----- Exercise data

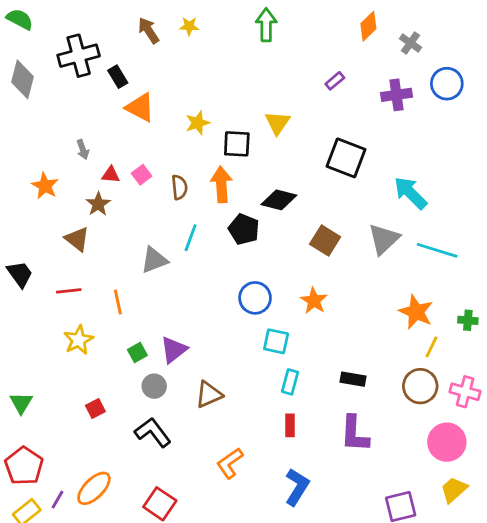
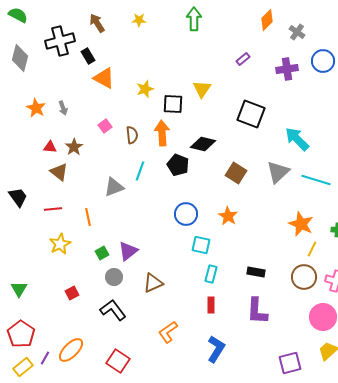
brown arrow: (149, 30) -> (97, 23), moved
red triangle: (111, 175) -> (50, 147), moved
orange star: (45, 186) -> (36, 108), moved

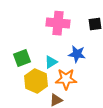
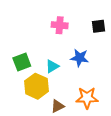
pink cross: (58, 23) -> (60, 25), size x0.7
orange star: (66, 79) -> (87, 98), moved

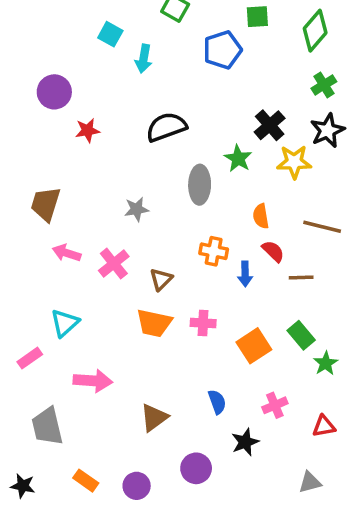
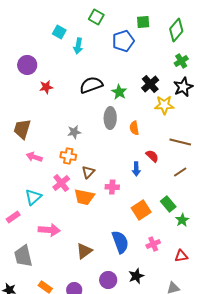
green star: (238, 158) -> (119, 92), moved
orange semicircle: (261, 216) -> (134, 128), moved
orange cross: (214, 251) -> (68, 156), moved
pink cross: (114, 263) -> (61, 183), moved
brown line: (301, 277) -> (180, 172), moved, turned -32
pink cross: (203, 323) -> (112, 187), moved
blue semicircle: (217, 402) -> (120, 242), size x1.6
black star: (245, 442) -> (136, 276), moved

----------

What this task involves
The result should be an exact repetition of all the records. Drop the pictures.

Answer area
brown arrow: (149, 30) -> (97, 23), moved
red triangle: (111, 175) -> (50, 147), moved
orange star: (45, 186) -> (36, 108), moved

pink cross: (58, 23) -> (60, 25), size x0.7
orange star: (66, 79) -> (87, 98), moved

green star: (238, 158) -> (119, 92), moved
orange semicircle: (261, 216) -> (134, 128), moved
orange cross: (214, 251) -> (68, 156), moved
pink cross: (114, 263) -> (61, 183), moved
brown line: (301, 277) -> (180, 172), moved, turned -32
pink cross: (203, 323) -> (112, 187), moved
blue semicircle: (217, 402) -> (120, 242), size x1.6
black star: (245, 442) -> (136, 276), moved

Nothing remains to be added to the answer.